* Dataset content *
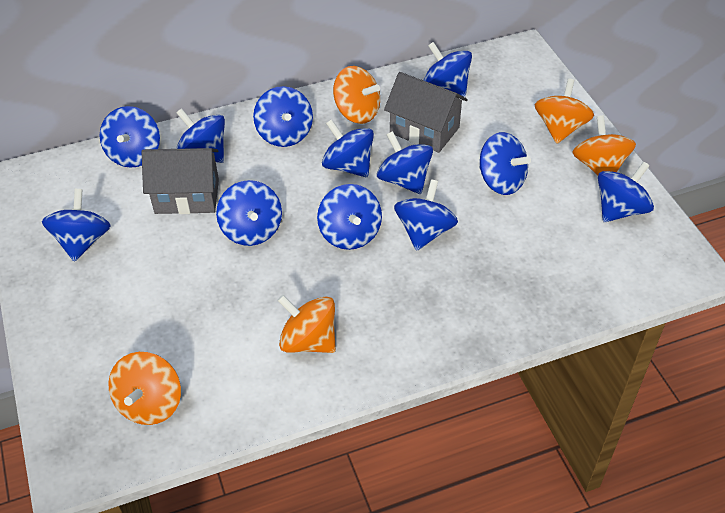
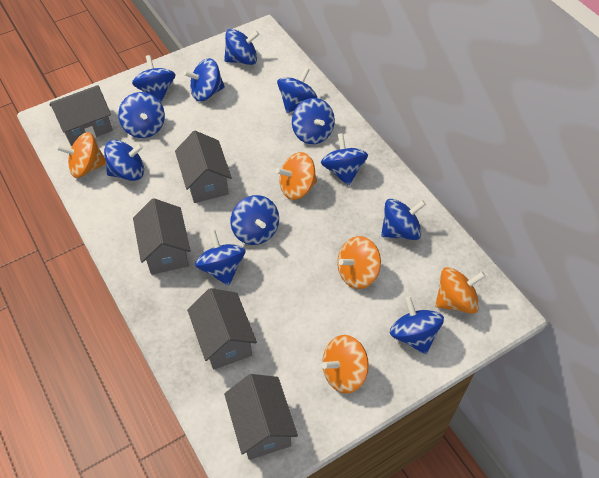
grey house: 2 -> 5

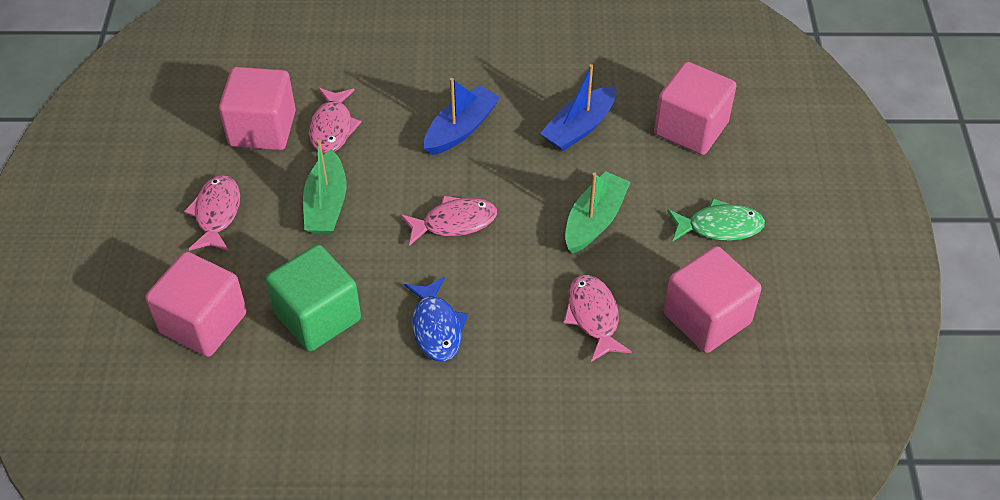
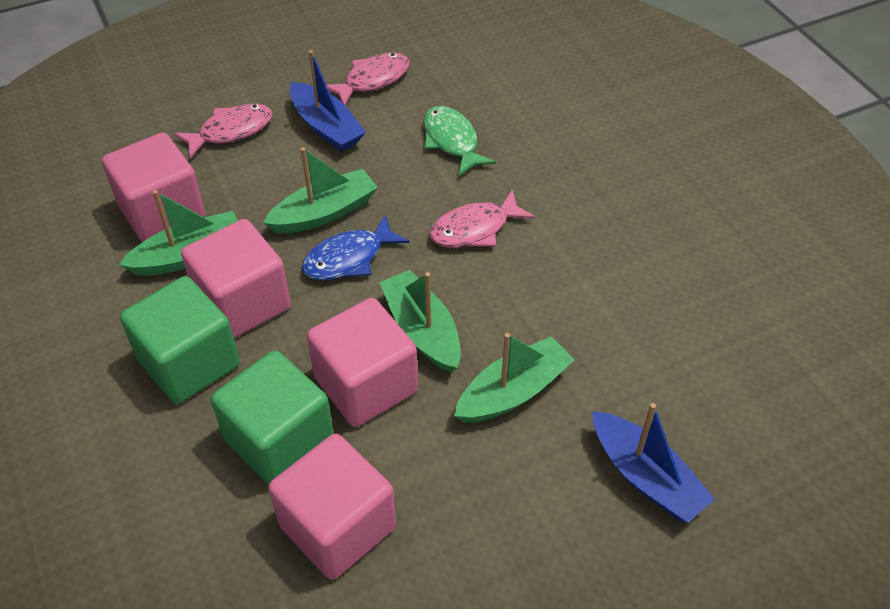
green boat: 2 -> 4
green cube: 1 -> 2
pink fish: 4 -> 3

* What you need to do *
Output all data exactly, omitting images.

* Written response *
grey house: 2 -> 5

green boat: 2 -> 4
green cube: 1 -> 2
pink fish: 4 -> 3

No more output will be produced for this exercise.